____ EXCERPTED RECORDS

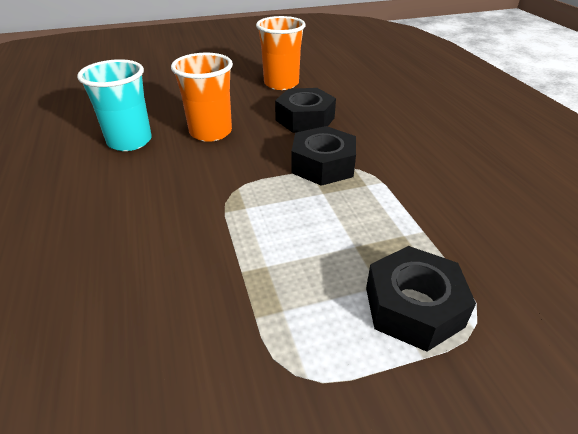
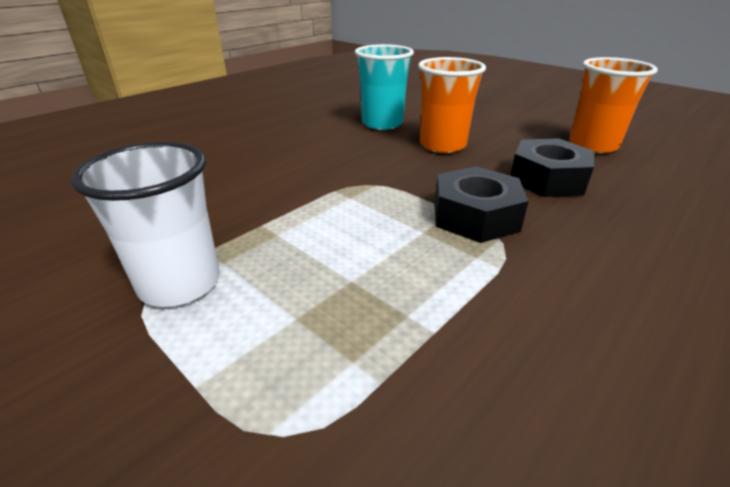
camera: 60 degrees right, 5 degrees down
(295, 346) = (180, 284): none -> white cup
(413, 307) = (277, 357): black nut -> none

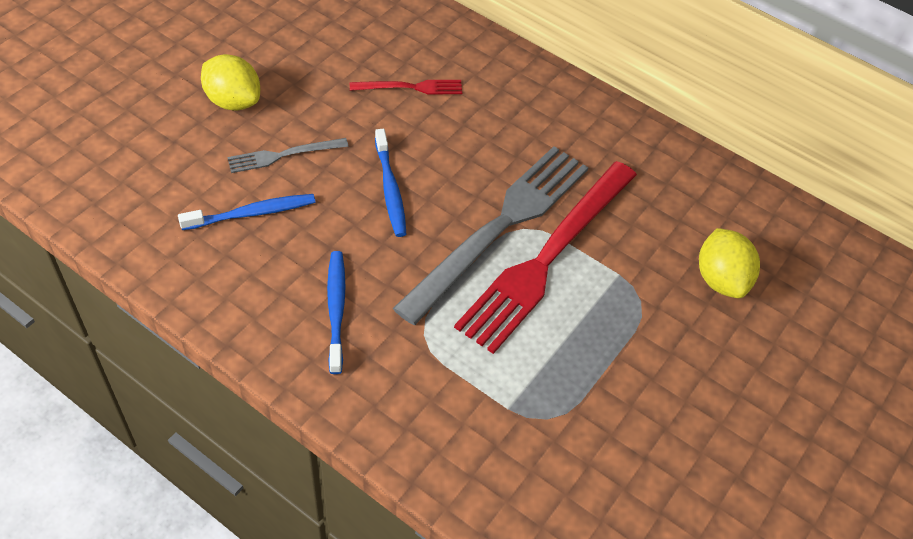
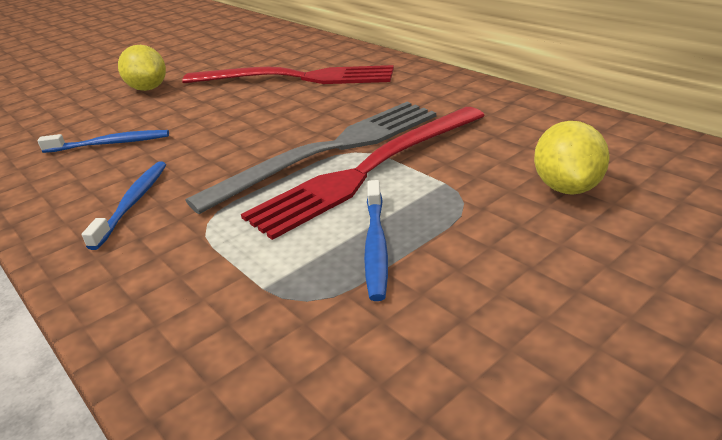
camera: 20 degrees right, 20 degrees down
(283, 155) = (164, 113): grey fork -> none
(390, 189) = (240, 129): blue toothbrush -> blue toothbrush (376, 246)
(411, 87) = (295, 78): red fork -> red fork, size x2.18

________

Reprint every record exactly and skip the pictures.

== ANSWER SECTION ==
camera: 60 degrees right, 5 degrees down
(295, 346) = (180, 284): none -> white cup
(413, 307) = (277, 357): black nut -> none

camera: 20 degrees right, 20 degrees down
(283, 155) = (164, 113): grey fork -> none
(390, 189) = (240, 129): blue toothbrush -> blue toothbrush (376, 246)
(411, 87) = (295, 78): red fork -> red fork, size x2.18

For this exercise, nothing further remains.